_What the exercise asks_
Look through the data that follows and copy each line with the string "grey".

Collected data
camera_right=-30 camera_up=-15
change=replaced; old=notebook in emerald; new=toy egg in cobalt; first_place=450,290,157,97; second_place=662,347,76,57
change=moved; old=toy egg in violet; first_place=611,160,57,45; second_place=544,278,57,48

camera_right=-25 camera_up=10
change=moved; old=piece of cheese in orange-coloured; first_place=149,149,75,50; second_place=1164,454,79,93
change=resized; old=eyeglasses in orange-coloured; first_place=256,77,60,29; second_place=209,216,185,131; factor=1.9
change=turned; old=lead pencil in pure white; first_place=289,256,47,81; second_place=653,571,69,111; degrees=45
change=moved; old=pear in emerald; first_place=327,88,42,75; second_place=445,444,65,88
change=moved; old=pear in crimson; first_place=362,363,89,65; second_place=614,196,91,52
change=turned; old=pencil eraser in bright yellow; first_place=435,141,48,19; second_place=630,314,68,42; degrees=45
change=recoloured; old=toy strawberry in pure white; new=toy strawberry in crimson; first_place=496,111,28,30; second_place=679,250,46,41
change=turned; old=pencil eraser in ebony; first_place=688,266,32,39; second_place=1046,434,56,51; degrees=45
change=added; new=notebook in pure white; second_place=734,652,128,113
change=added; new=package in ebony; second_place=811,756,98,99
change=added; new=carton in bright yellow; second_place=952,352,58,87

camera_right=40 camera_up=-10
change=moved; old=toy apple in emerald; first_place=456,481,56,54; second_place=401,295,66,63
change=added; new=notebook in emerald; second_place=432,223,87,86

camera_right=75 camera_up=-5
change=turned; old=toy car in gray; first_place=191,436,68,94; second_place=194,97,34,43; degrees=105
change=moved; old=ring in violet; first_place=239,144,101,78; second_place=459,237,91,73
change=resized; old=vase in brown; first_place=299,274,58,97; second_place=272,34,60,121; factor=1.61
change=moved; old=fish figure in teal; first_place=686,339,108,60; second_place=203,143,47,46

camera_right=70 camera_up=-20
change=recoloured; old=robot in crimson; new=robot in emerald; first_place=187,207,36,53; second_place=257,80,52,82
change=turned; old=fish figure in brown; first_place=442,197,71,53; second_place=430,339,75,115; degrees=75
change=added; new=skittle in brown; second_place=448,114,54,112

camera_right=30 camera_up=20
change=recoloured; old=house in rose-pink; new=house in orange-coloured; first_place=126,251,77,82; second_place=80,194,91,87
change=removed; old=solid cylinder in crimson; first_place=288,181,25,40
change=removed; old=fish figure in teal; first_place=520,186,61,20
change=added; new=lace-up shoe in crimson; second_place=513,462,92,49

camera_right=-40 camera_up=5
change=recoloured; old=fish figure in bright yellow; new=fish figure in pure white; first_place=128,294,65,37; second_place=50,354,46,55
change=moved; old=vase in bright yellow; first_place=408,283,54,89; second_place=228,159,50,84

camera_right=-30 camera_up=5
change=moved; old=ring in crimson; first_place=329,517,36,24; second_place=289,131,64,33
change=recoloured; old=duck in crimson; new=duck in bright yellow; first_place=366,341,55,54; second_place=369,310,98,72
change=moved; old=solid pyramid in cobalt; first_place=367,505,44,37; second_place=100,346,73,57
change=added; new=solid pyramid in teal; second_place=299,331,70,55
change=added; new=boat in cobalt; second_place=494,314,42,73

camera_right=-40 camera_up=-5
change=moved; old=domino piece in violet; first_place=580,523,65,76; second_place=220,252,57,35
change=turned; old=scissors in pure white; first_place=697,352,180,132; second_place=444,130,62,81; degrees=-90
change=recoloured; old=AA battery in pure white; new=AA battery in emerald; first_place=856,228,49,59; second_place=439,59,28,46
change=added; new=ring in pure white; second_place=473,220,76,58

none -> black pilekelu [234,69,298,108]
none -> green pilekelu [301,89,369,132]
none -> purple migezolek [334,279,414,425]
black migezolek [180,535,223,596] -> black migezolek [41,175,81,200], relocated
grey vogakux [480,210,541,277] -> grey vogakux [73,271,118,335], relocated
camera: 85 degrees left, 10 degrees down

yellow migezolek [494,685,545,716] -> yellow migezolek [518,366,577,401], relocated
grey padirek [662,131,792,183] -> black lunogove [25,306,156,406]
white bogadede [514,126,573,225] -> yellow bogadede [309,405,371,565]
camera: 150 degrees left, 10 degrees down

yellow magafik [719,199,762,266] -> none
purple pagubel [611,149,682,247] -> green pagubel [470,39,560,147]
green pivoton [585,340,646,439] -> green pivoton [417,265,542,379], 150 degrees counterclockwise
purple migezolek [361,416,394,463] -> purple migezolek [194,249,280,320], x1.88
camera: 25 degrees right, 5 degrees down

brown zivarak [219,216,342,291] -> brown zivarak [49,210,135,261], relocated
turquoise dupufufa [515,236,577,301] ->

_Finished exercise_
grey vogakux [480,210,541,277] -> grey vogakux [73,271,118,335], relocated
grey padirek [662,131,792,183] -> black lunogove [25,306,156,406]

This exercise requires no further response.